DATA SUPPLIED.
Start of Block
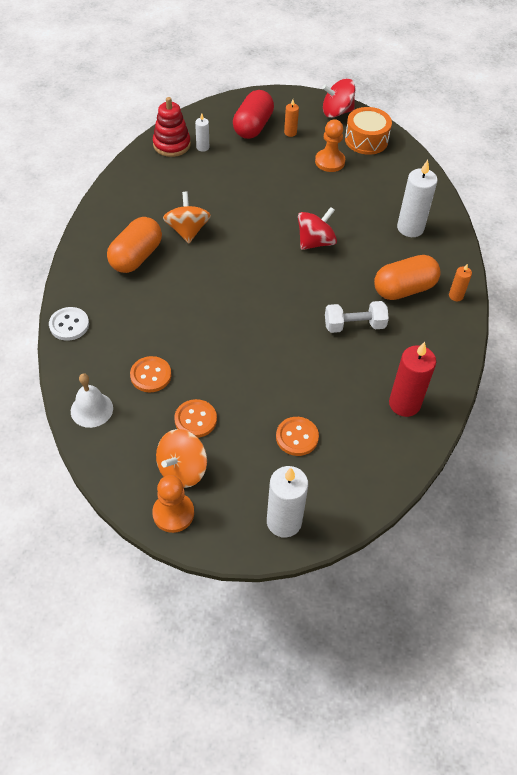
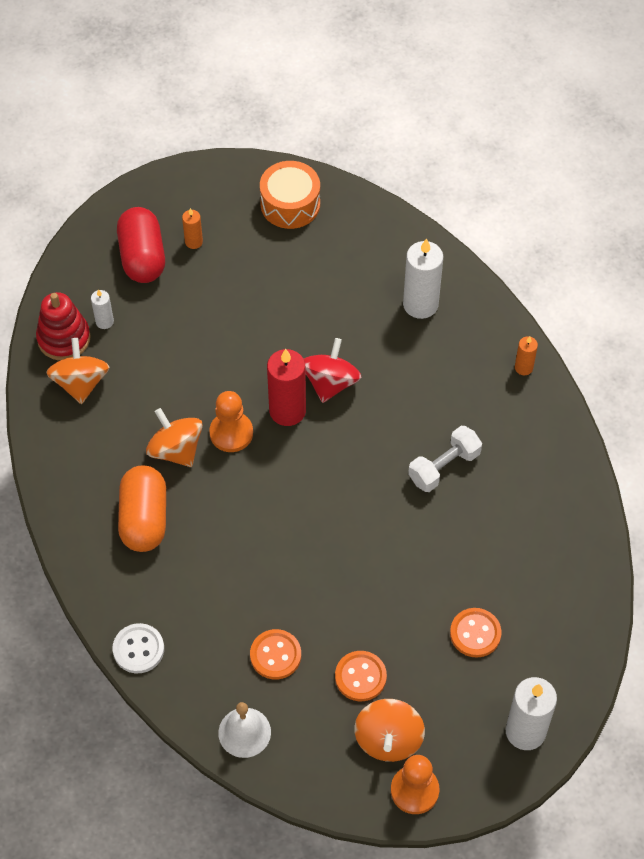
camera: 30 degrees left, 5 degrees up
(161, 170) = (80, 383): none -> orange spinning top
(330, 162) = (269, 260): orange pawn -> orange pawn (231, 433)
(337, 112) = (227, 179): red spinning top -> none
(404, 289) = (465, 390): orange capsule -> none
(404, 404) = (554, 531): red candle -> red candle (287, 411)

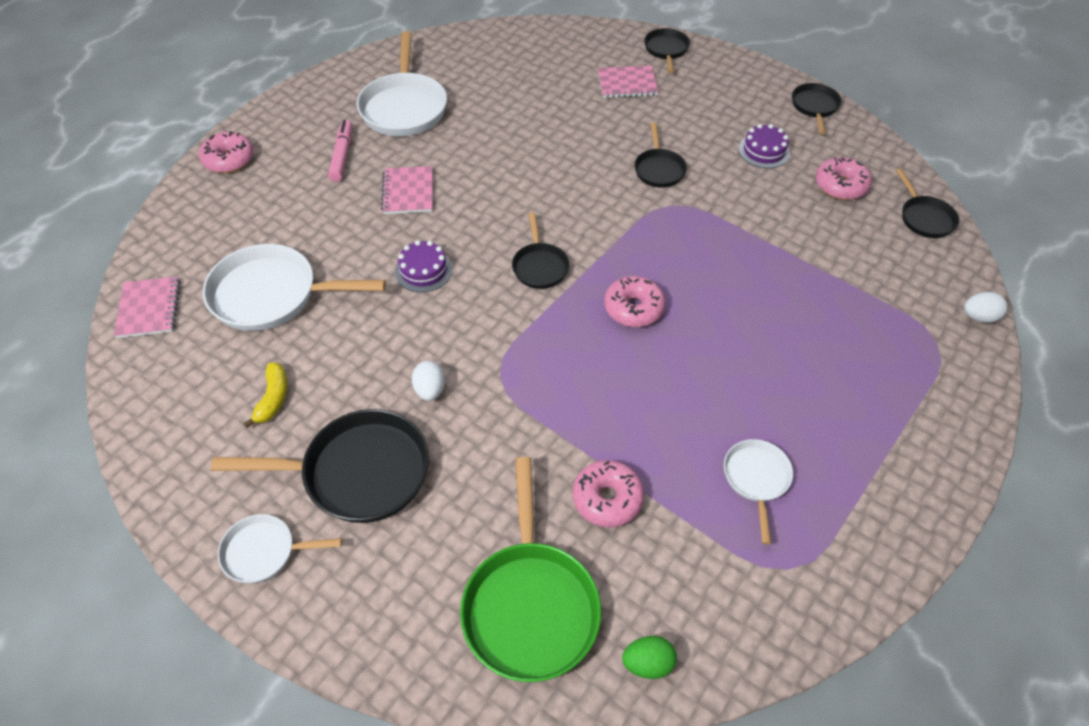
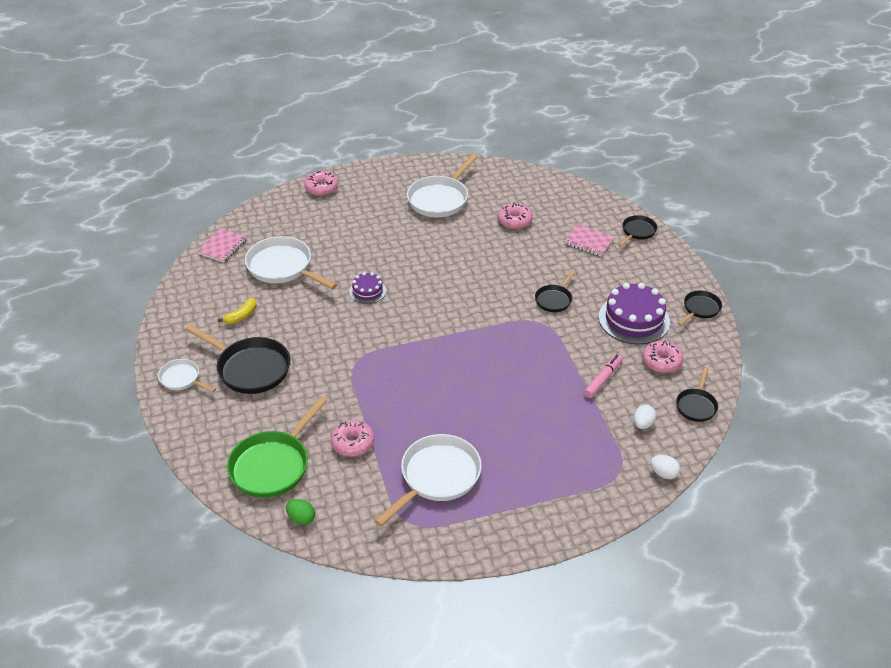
camera: 35 degrees right, 10 degrees down
(342, 155) = (381, 211): pink marker -> pink marker (602, 379)
(408, 192) = (398, 247): pink notebook -> none
(430, 390) = (316, 350): white egg -> white egg (643, 424)
(540, 266) = (430, 319): black pan -> none
(633, 308) = (459, 365): pink donut -> pink donut (514, 221)
(756, 479) = (437, 477): white pan -> white pan, size x1.82
(764, 151) = (634, 319): purple cake -> purple cake, size x1.87

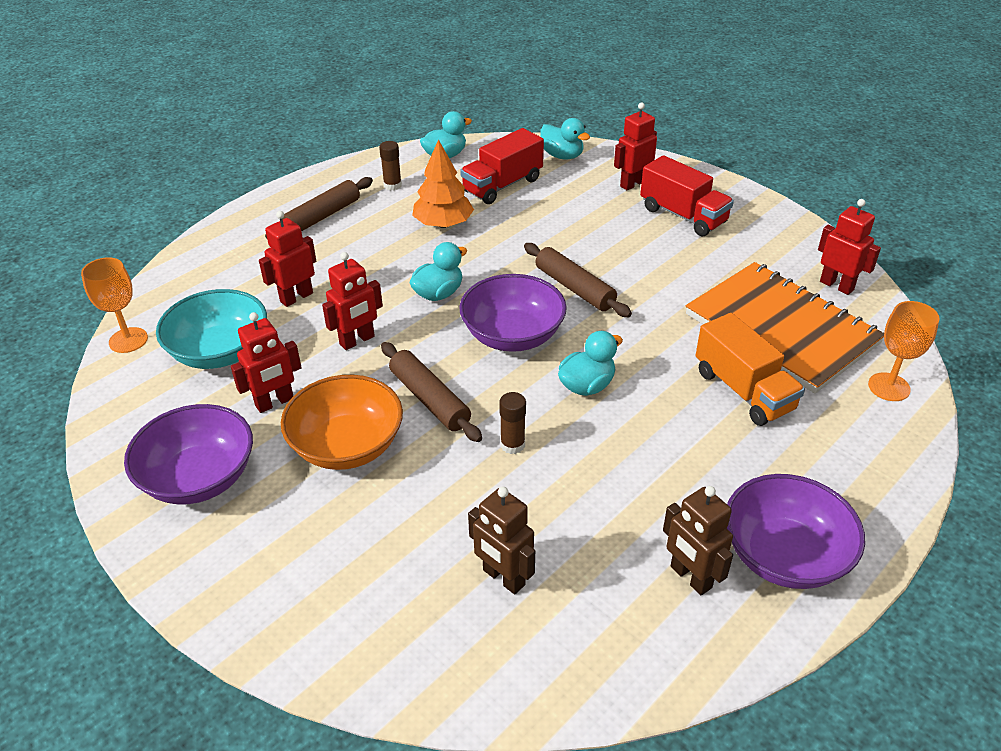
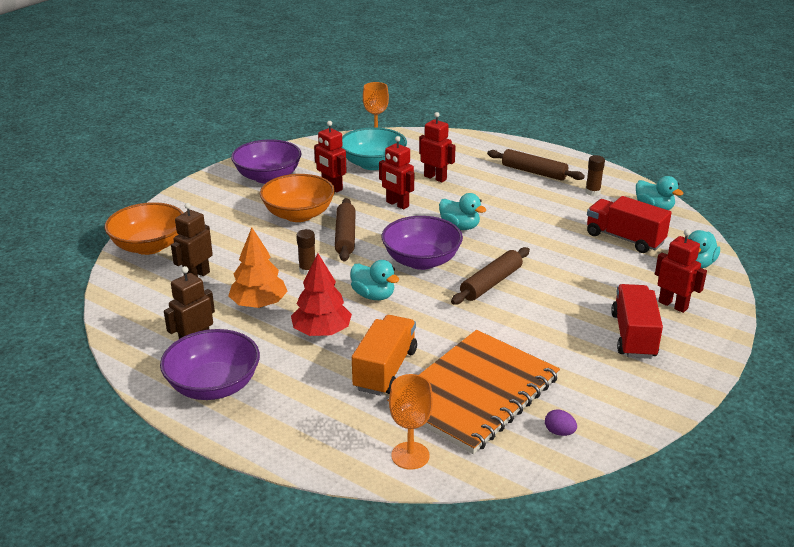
camera: 80 degrees right, 10 degrees down
(385, 652) = (149, 246): none -> orange bowl
(430, 399) = (345, 236): brown rolling pin -> brown rolling pin turned 45 degrees counterclockwise
(443, 224) = (550, 219): orange tree -> orange tree (259, 304)
(664, 440) = (322, 331): none -> red tree
(683, 215) = (633, 336): red truck -> red truck turned 150 degrees clockwise
(743, 390) = (385, 370): orange truck -> orange truck turned 150 degrees clockwise
(836, 285) = (559, 432): red robot -> purple egg

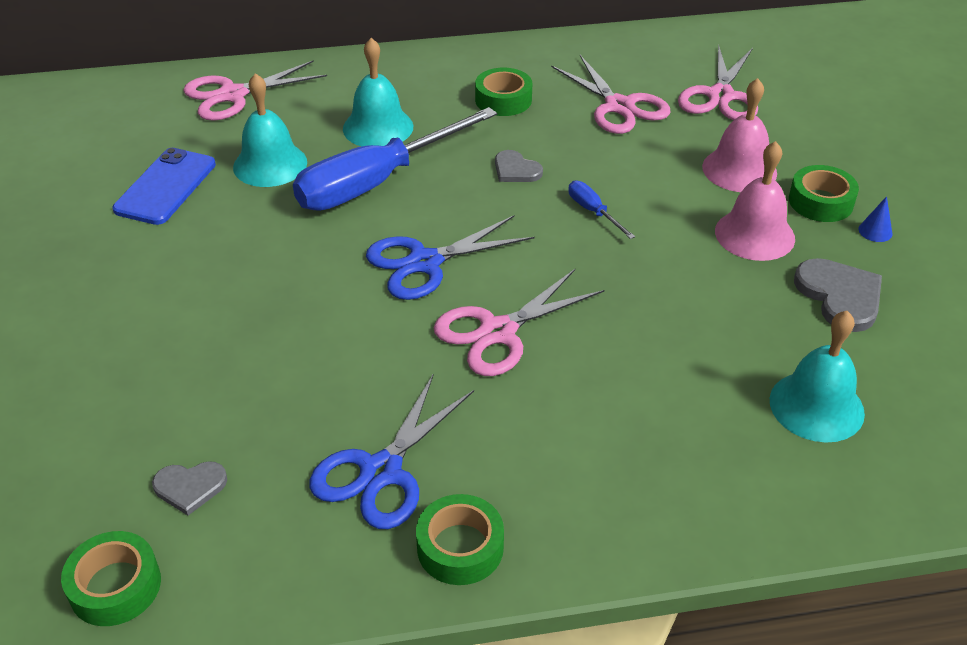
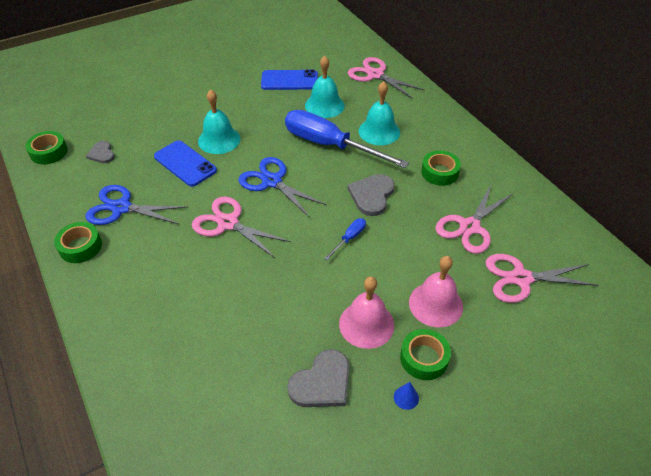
camera: 70 degrees right, 5 degrees up
(308, 362) = (185, 163): none -> blue phone
(516, 170) = (372, 195): grey heart -> grey heart, size x1.62
(816, 406) = (211, 381): turquoise bell -> turquoise bell (219, 140)

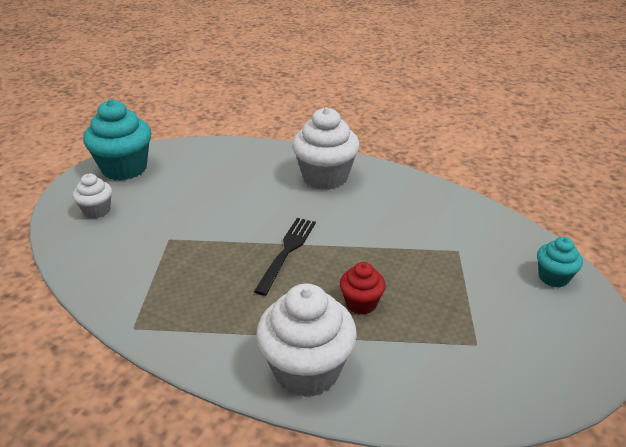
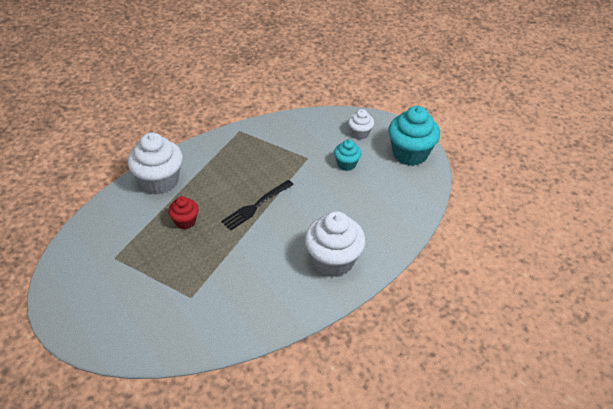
camera: 115 degrees right, 10 degrees up
(287, 252) = (256, 206): black fork -> black fork turned 90 degrees clockwise
(553, 277) = (124, 336): turquoise cupcake -> turquoise cupcake (346, 164)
End of Block
YOUR TASK.
Could you write out again, exactly, the lines from the line containing "(816, 406) = (211, 381): turquoise" through the last line of the records above? Leave out the pictures.

SOLUTION TO THIS EXERCISE.
(816, 406) = (211, 381): turquoise bell -> turquoise bell (219, 140)

camera: 115 degrees right, 10 degrees up
(287, 252) = (256, 206): black fork -> black fork turned 90 degrees clockwise
(553, 277) = (124, 336): turquoise cupcake -> turquoise cupcake (346, 164)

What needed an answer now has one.